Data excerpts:
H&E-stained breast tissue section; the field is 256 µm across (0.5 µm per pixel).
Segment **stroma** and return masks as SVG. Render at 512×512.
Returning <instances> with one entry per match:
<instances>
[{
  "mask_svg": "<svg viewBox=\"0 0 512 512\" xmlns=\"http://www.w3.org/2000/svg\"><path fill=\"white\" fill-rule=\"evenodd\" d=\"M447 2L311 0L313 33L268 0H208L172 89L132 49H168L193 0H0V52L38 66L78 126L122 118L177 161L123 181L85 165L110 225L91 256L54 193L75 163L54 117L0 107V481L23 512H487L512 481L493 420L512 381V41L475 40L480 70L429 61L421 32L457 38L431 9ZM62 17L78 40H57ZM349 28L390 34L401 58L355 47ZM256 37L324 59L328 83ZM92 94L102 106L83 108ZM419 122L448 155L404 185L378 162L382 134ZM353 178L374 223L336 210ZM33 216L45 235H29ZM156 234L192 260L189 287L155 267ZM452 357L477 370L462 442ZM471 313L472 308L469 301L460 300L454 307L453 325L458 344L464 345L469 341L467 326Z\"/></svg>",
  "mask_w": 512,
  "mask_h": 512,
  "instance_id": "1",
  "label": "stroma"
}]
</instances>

Work to do
Using the data above, return each line exactly as written.

Response for this exercise
H&E-stained breast tissue section; the field is 256 µm across (0.5 µm per pixel).
Segment **stroma** and return masks as SVG. Render at 512×512.
Returning <instances> with one entry per match:
<instances>
[{
  "mask_svg": "<svg viewBox=\"0 0 512 512\" xmlns=\"http://www.w3.org/2000/svg\"><path fill=\"white\" fill-rule=\"evenodd\" d=\"M447 2L311 0L313 33L268 0H208L172 89L132 49H168L193 0H0V52L38 66L78 126L122 118L177 161L123 181L85 165L110 225L91 256L54 193L75 163L54 117L0 107V481L23 512H487L512 481L493 420L512 381V41L475 40L480 70L429 61L421 32L457 38L431 9ZM62 17L78 40H57ZM349 28L390 34L401 58L355 47ZM256 37L324 59L328 83ZM92 94L102 106L83 108ZM419 122L448 155L404 185L378 162L382 134ZM353 178L374 223L336 210ZM33 216L45 235H29ZM156 234L192 260L189 287L155 267ZM452 357L477 370L462 442ZM471 313L472 308L469 301L460 300L454 307L453 325L458 344L464 345L469 341L467 326Z\"/></svg>",
  "mask_w": 512,
  "mask_h": 512,
  "instance_id": "1",
  "label": "stroma"
}]
</instances>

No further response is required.